*** Material for this task ***

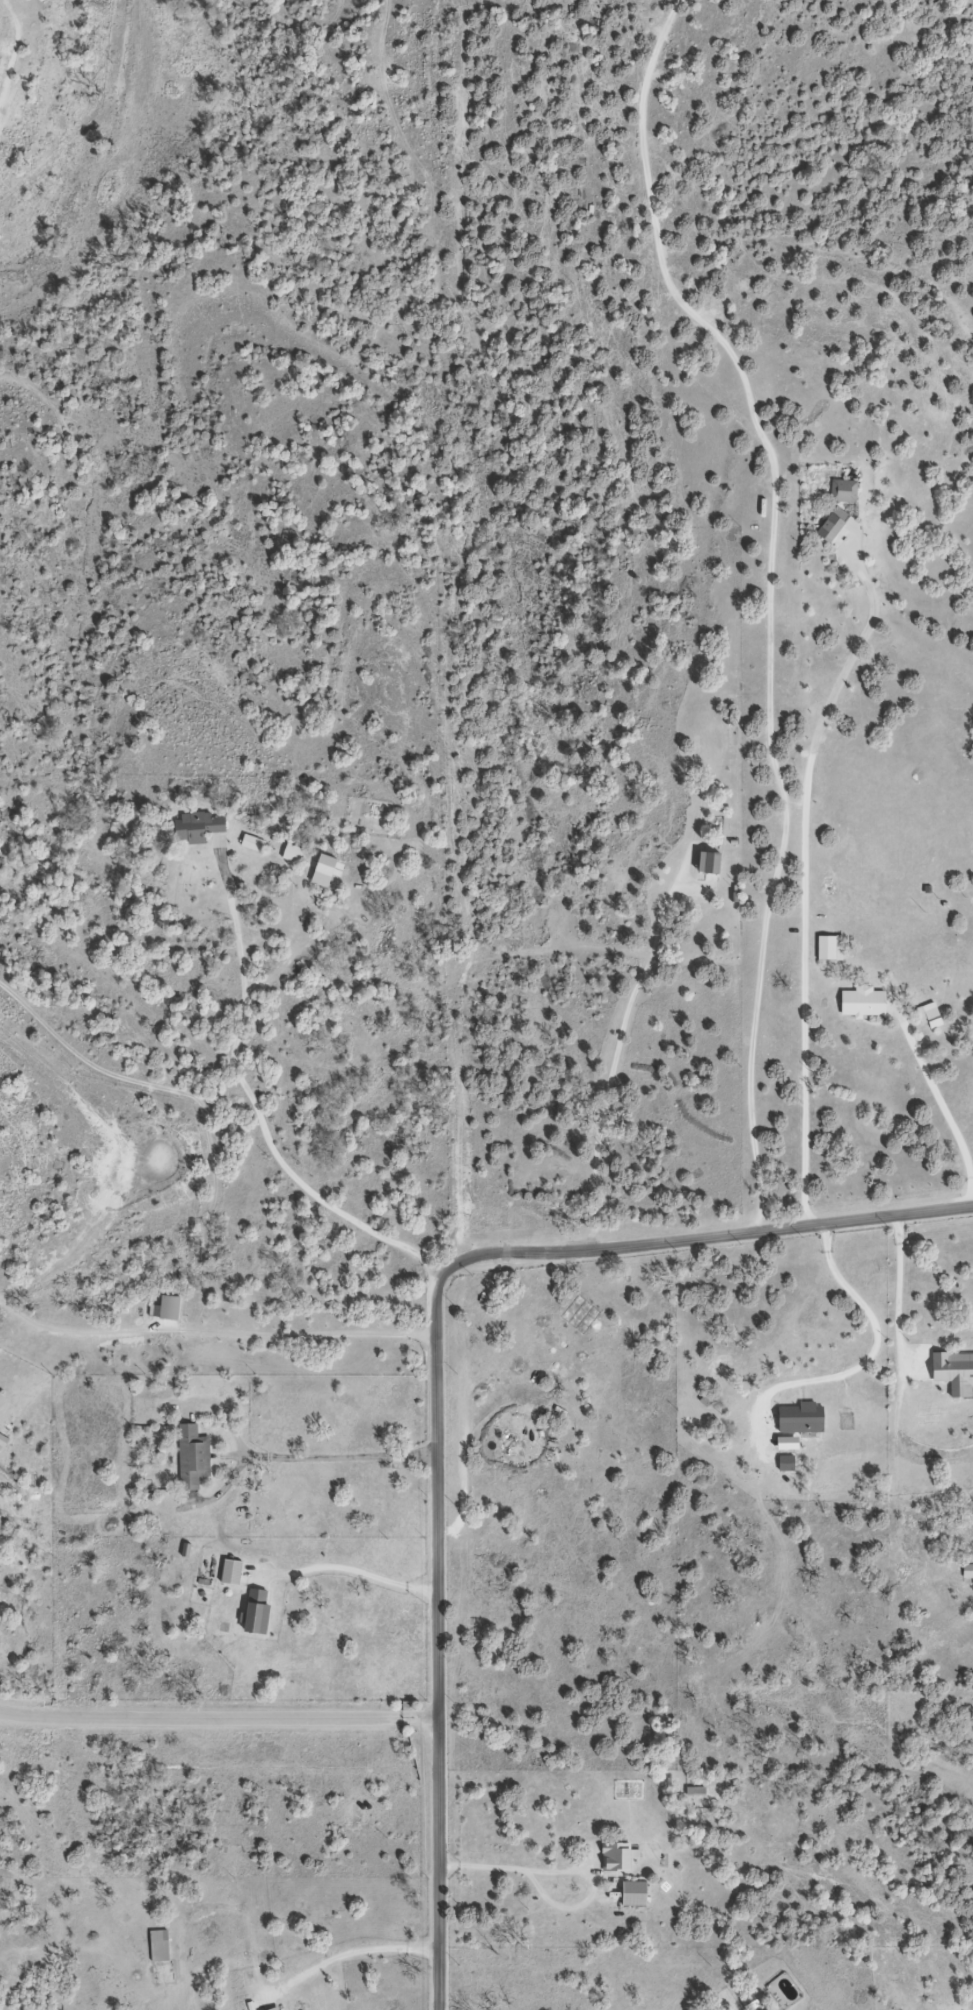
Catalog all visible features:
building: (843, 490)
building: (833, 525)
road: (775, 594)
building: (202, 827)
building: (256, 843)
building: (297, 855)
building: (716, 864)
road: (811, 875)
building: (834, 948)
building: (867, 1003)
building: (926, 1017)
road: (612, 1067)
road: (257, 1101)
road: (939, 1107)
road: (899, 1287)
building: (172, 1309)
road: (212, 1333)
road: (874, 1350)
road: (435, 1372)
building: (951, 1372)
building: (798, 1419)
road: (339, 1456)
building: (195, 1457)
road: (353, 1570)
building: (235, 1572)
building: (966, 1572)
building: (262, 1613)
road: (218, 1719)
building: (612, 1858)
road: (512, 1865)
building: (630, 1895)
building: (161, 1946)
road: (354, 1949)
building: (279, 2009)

***

● Work instructions: Although the records contain pictures, restate them word for word with those pictures left out.

● Result for this exercise:
Catalog all visible features:
building: (843, 490)
building: (833, 525)
road: (775, 594)
building: (202, 827)
building: (256, 843)
building: (297, 855)
building: (716, 864)
road: (811, 875)
building: (834, 948)
building: (867, 1003)
building: (926, 1017)
road: (612, 1067)
road: (257, 1101)
road: (939, 1107)
road: (899, 1287)
building: (172, 1309)
road: (212, 1333)
road: (874, 1350)
road: (435, 1372)
building: (951, 1372)
building: (798, 1419)
road: (339, 1456)
building: (195, 1457)
road: (353, 1570)
building: (235, 1572)
building: (966, 1572)
building: (262, 1613)
road: (218, 1719)
building: (612, 1858)
road: (512, 1865)
building: (630, 1895)
building: (161, 1946)
road: (354, 1949)
building: (279, 2009)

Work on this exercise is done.